▶ [ENTRIES SHOWN]:
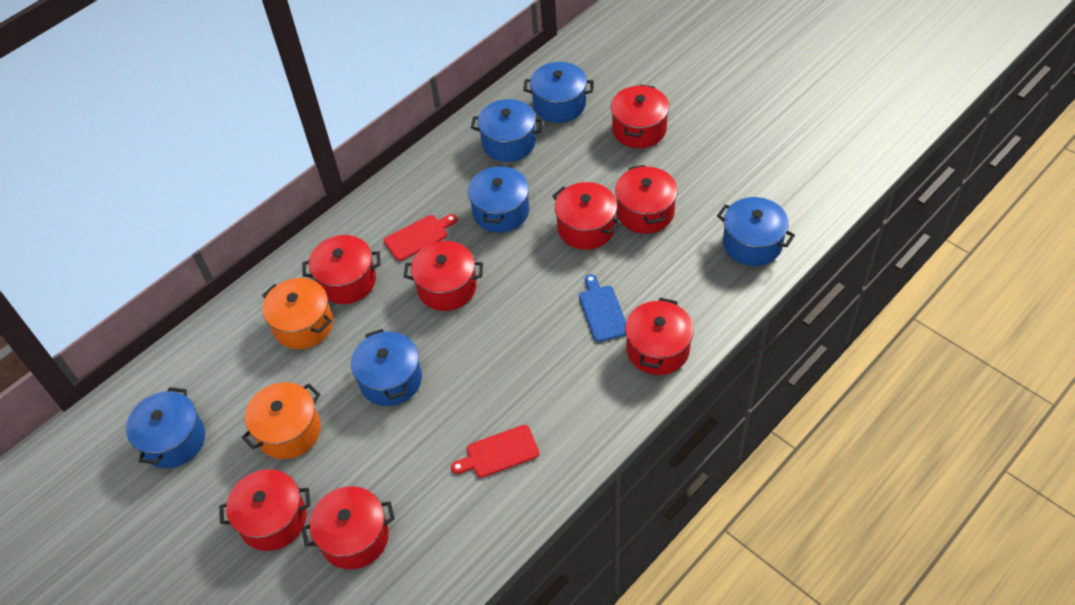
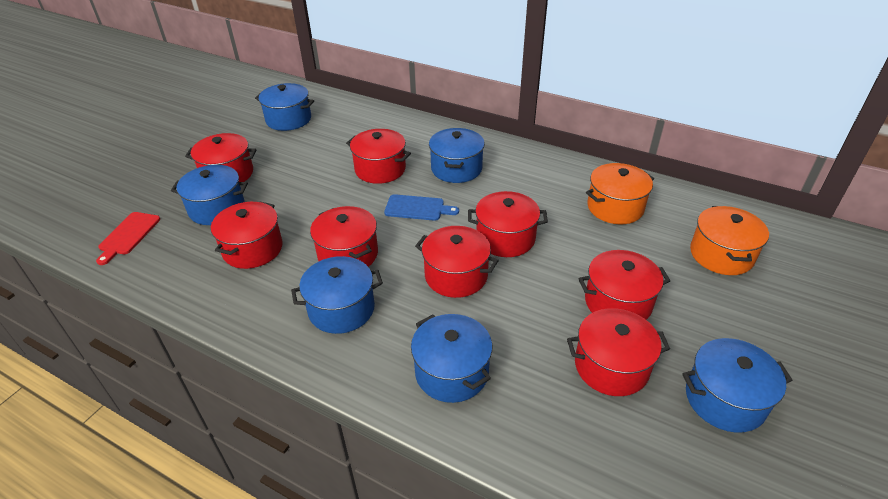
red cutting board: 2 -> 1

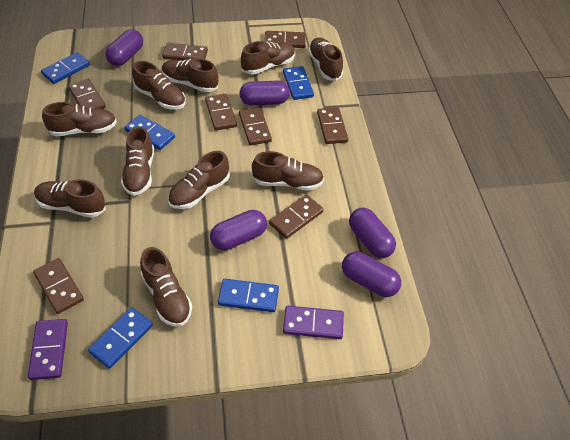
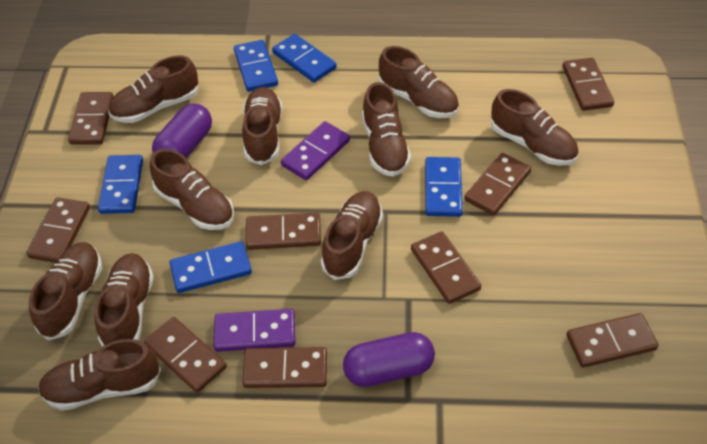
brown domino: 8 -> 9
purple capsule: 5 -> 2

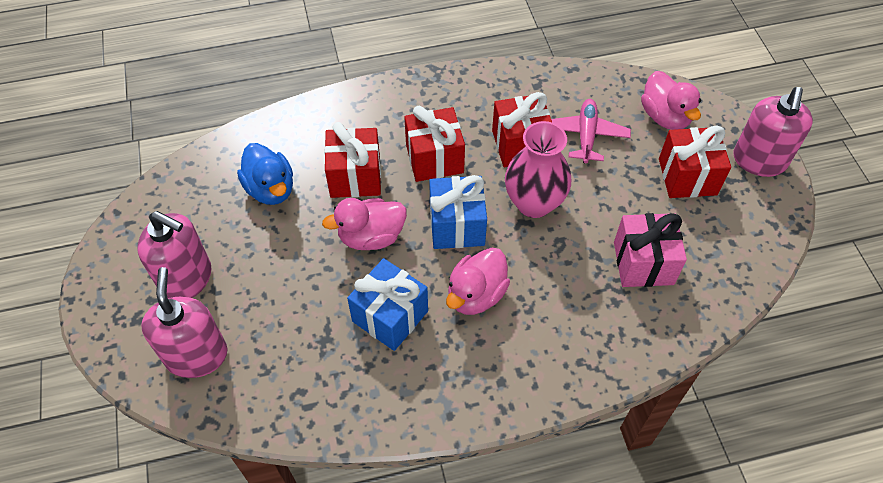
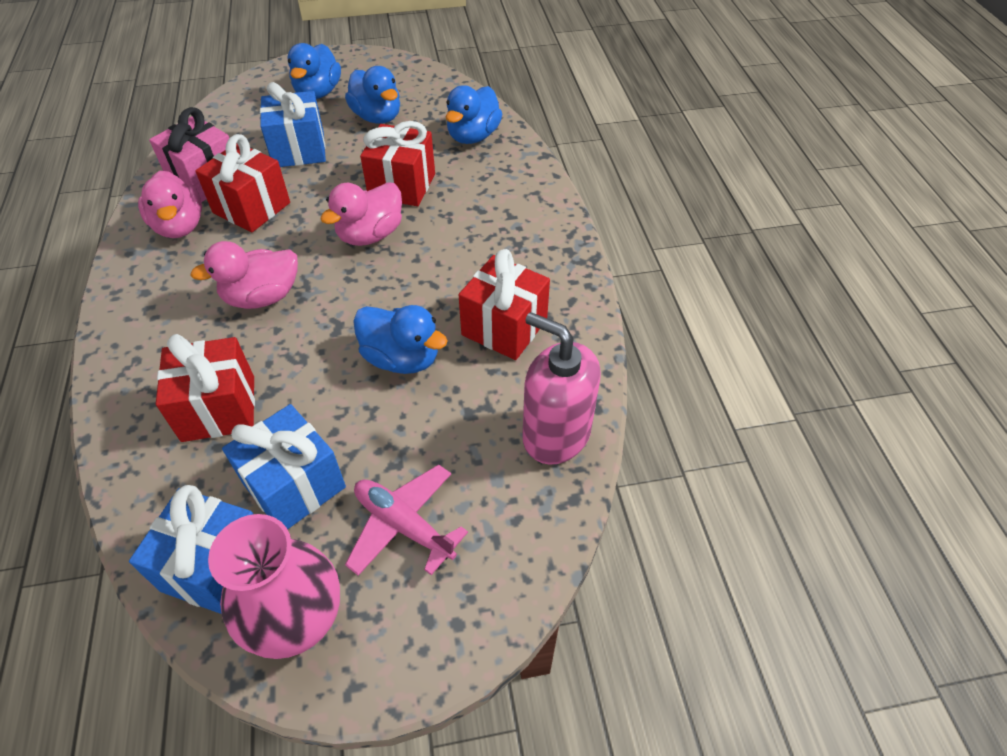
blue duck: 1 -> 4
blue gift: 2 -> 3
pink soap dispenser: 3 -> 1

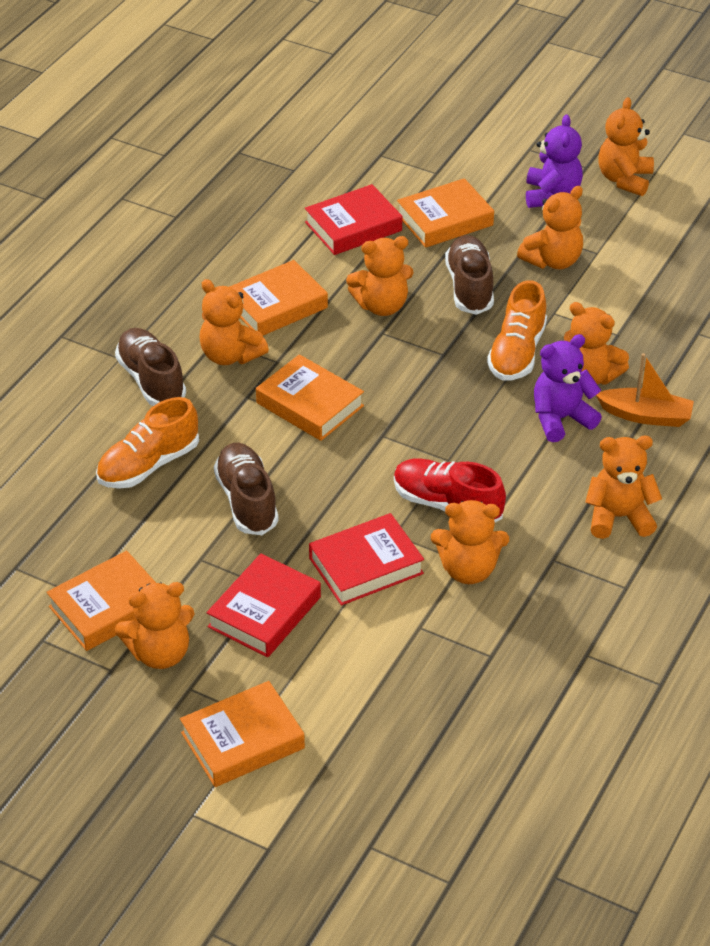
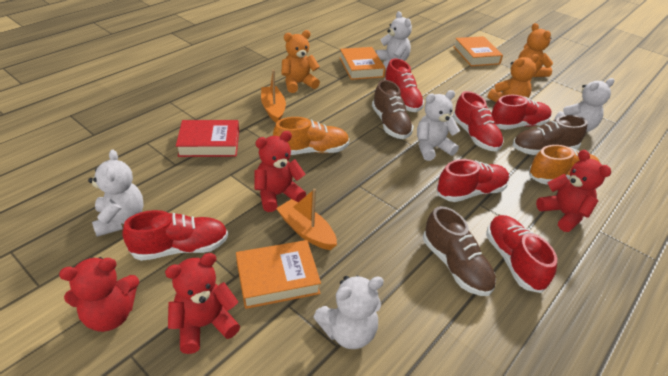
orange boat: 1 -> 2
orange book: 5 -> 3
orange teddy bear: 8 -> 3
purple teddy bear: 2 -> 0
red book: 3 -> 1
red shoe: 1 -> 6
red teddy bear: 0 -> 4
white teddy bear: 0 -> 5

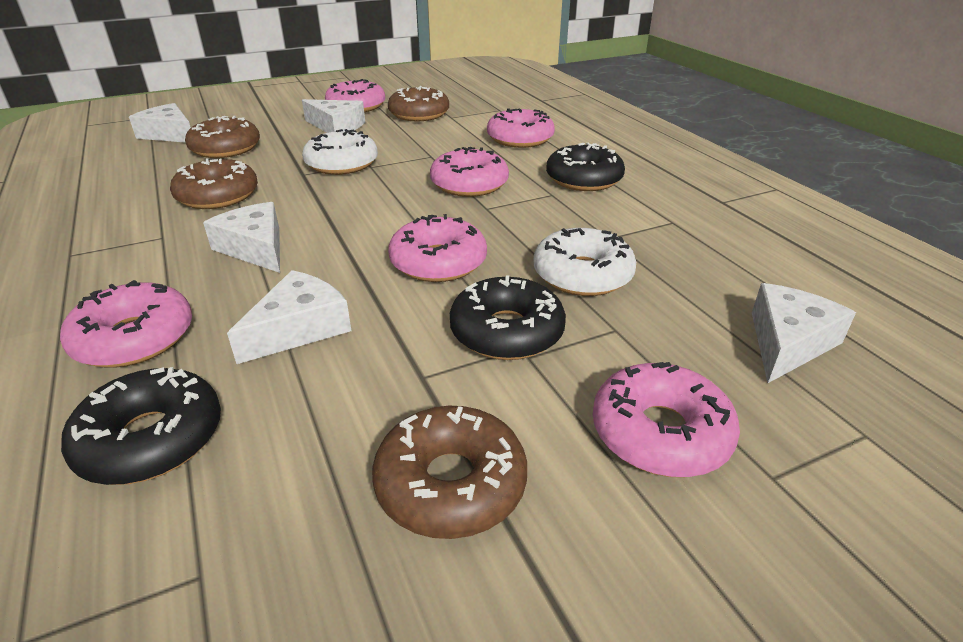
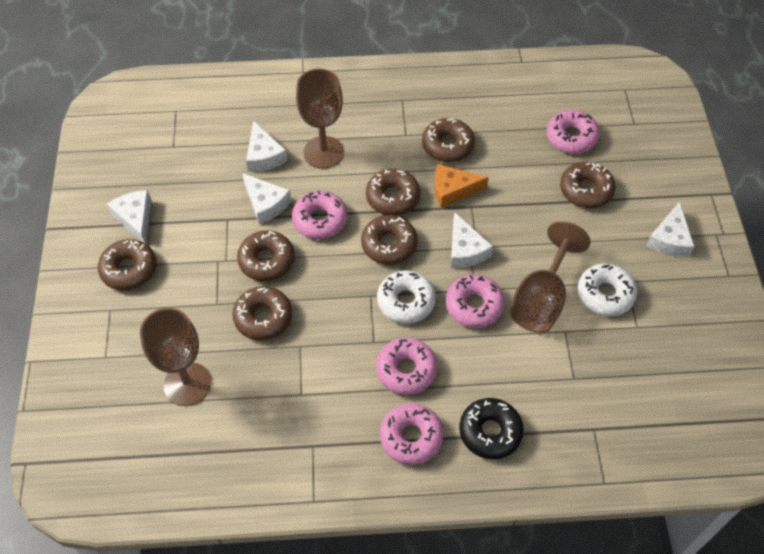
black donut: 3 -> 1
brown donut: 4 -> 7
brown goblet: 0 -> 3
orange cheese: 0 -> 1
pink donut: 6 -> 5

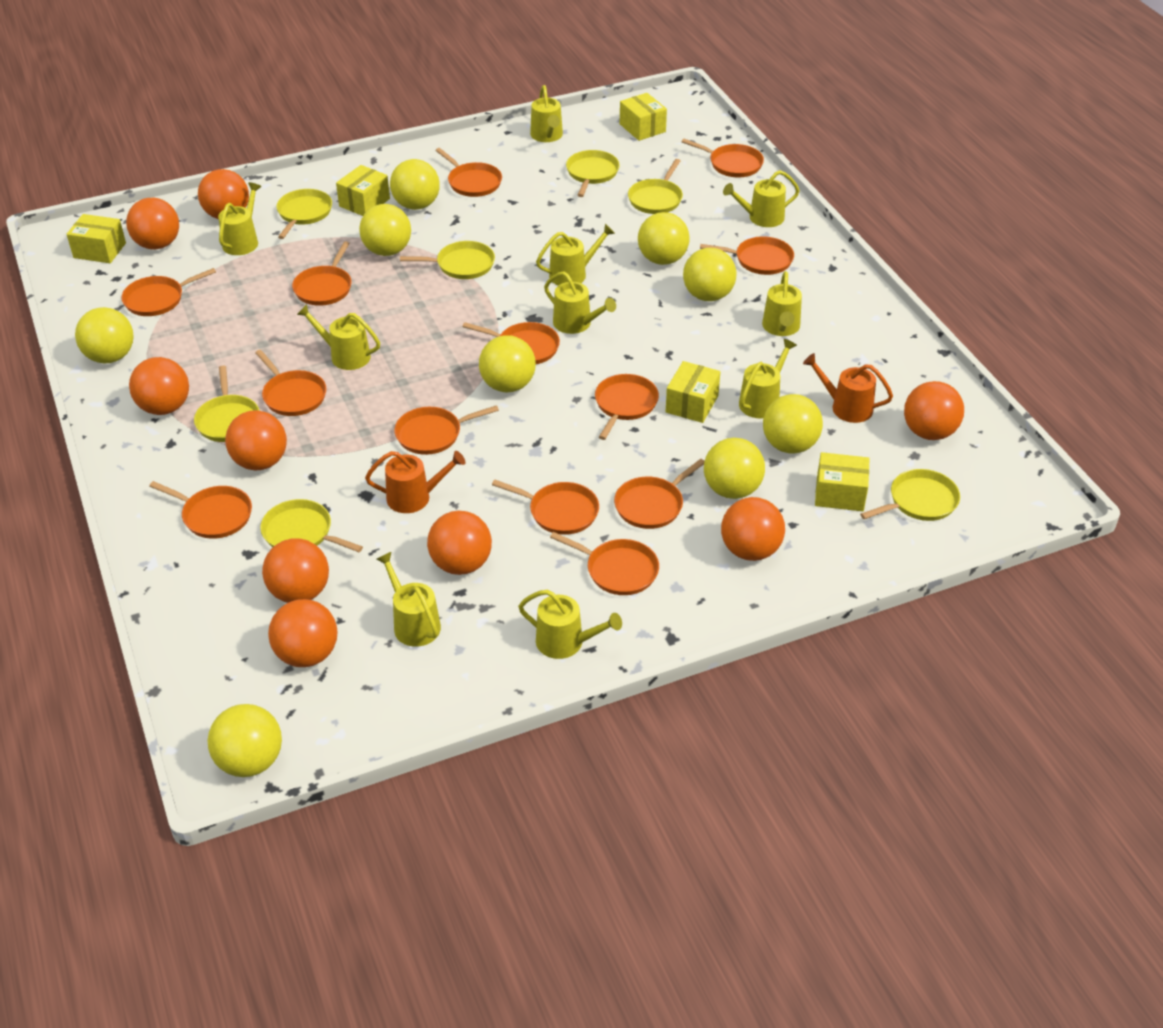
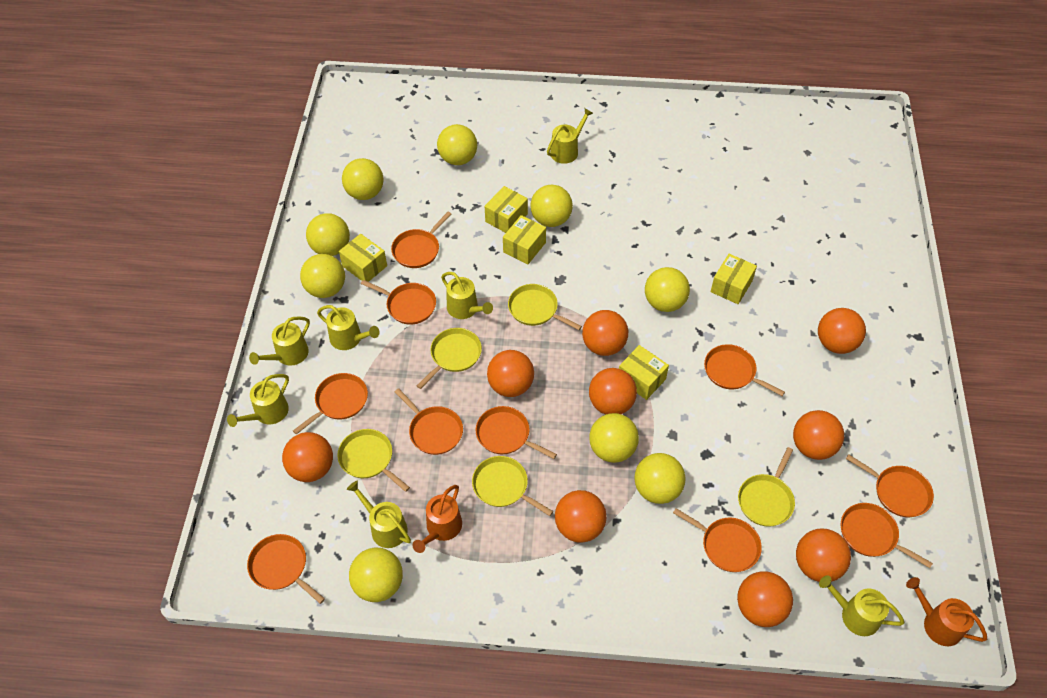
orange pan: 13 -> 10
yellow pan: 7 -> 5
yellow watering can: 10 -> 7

▶ [EXERCISE BRIEF]: Each line of the material that contains "brown" is to be counted, and only the total stated.

▶ [TASK OUTPUT]: 3